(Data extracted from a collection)
- - - -
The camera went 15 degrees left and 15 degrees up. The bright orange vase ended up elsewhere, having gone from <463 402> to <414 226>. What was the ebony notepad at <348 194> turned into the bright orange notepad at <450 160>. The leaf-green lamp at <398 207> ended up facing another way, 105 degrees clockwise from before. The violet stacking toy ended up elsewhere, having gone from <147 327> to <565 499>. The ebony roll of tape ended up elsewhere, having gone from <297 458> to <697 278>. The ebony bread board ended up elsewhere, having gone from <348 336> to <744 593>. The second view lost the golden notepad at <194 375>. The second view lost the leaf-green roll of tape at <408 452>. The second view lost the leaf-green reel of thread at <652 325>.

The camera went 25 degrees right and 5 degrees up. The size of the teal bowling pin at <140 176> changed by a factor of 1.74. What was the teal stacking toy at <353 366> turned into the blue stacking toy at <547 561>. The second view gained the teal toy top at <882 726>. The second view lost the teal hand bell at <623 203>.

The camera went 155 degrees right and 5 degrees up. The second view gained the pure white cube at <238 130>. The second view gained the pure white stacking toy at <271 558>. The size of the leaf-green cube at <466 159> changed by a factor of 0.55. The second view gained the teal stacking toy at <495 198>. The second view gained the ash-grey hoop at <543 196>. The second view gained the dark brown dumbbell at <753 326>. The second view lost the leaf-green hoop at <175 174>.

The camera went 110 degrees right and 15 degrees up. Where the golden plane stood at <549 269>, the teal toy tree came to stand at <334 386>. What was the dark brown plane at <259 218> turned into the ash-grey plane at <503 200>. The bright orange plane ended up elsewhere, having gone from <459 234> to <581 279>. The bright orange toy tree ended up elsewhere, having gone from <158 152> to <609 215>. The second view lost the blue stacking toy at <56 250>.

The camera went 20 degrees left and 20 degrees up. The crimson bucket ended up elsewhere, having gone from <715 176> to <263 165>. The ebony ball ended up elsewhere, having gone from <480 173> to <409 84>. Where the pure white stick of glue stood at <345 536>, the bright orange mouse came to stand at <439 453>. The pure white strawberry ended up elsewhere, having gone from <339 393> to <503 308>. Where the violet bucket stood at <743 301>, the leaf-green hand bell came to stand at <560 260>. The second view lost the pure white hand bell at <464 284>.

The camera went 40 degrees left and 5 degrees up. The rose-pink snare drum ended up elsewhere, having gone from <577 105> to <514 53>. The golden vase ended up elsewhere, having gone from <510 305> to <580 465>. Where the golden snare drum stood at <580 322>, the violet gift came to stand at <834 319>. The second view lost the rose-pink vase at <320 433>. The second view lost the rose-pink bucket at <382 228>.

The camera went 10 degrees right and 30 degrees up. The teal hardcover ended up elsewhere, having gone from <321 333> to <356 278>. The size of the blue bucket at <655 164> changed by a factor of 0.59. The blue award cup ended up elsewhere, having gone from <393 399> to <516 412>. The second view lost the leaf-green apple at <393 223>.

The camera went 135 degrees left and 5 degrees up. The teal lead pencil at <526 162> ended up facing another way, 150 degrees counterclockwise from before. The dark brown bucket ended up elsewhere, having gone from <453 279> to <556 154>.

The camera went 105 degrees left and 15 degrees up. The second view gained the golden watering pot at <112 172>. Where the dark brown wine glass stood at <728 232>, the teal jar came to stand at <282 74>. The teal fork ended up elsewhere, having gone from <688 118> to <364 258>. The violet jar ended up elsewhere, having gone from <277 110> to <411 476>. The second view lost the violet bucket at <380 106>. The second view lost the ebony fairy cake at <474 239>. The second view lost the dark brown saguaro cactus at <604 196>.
- - - -
## TASK BRIEF
Restate the records above verbatim, omitting no line.

## RESPONSE BELOW
The camera went 15 degrees left and 15 degrees up. The bright orange vase ended up elsewhere, having gone from <463 402> to <414 226>. What was the ebony notepad at <348 194> turned into the bright orange notepad at <450 160>. The leaf-green lamp at <398 207> ended up facing another way, 105 degrees clockwise from before. The violet stacking toy ended up elsewhere, having gone from <147 327> to <565 499>. The ebony roll of tape ended up elsewhere, having gone from <297 458> to <697 278>. The ebony bread board ended up elsewhere, having gone from <348 336> to <744 593>. The second view lost the golden notepad at <194 375>. The second view lost the leaf-green roll of tape at <408 452>. The second view lost the leaf-green reel of thread at <652 325>.

The camera went 25 degrees right and 5 degrees up. The size of the teal bowling pin at <140 176> changed by a factor of 1.74. What was the teal stacking toy at <353 366> turned into the blue stacking toy at <547 561>. The second view gained the teal toy top at <882 726>. The second view lost the teal hand bell at <623 203>.

The camera went 155 degrees right and 5 degrees up. The second view gained the pure white cube at <238 130>. The second view gained the pure white stacking toy at <271 558>. The size of the leaf-green cube at <466 159> changed by a factor of 0.55. The second view gained the teal stacking toy at <495 198>. The second view gained the ash-grey hoop at <543 196>. The second view gained the dark brown dumbbell at <753 326>. The second view lost the leaf-green hoop at <175 174>.

The camera went 110 degrees right and 15 degrees up. Where the golden plane stood at <549 269>, the teal toy tree came to stand at <334 386>. What was the dark brown plane at <259 218> turned into the ash-grey plane at <503 200>. The bright orange plane ended up elsewhere, having gone from <459 234> to <581 279>. The bright orange toy tree ended up elsewhere, having gone from <158 152> to <609 215>. The second view lost the blue stacking toy at <56 250>.

The camera went 20 degrees left and 20 degrees up. The crimson bucket ended up elsewhere, having gone from <715 176> to <263 165>. The ebony ball ended up elsewhere, having gone from <480 173> to <409 84>. Where the pure white stick of glue stood at <345 536>, the bright orange mouse came to stand at <439 453>. The pure white strawberry ended up elsewhere, having gone from <339 393> to <503 308>. Where the violet bucket stood at <743 301>, the leaf-green hand bell came to stand at <560 260>. The second view lost the pure white hand bell at <464 284>.

The camera went 40 degrees left and 5 degrees up. The rose-pink snare drum ended up elsewhere, having gone from <577 105> to <514 53>. The golden vase ended up elsewhere, having gone from <510 305> to <580 465>. Where the golden snare drum stood at <580 322>, the violet gift came to stand at <834 319>. The second view lost the rose-pink vase at <320 433>. The second view lost the rose-pink bucket at <382 228>.

The camera went 10 degrees right and 30 degrees up. The teal hardcover ended up elsewhere, having gone from <321 333> to <356 278>. The size of the blue bucket at <655 164> changed by a factor of 0.59. The blue award cup ended up elsewhere, having gone from <393 399> to <516 412>. The second view lost the leaf-green apple at <393 223>.

The camera went 135 degrees left and 5 degrees up. The teal lead pencil at <526 162> ended up facing another way, 150 degrees counterclockwise from before. The dark brown bucket ended up elsewhere, having gone from <453 279> to <556 154>.

The camera went 105 degrees left and 15 degrees up. The second view gained the golden watering pot at <112 172>. Where the dark brown wine glass stood at <728 232>, the teal jar came to stand at <282 74>. The teal fork ended up elsewhere, having gone from <688 118> to <364 258>. The violet jar ended up elsewhere, having gone from <277 110> to <411 476>. The second view lost the violet bucket at <380 106>. The second view lost the ebony fairy cake at <474 239>. The second view lost the dark brown saguaro cactus at <604 196>.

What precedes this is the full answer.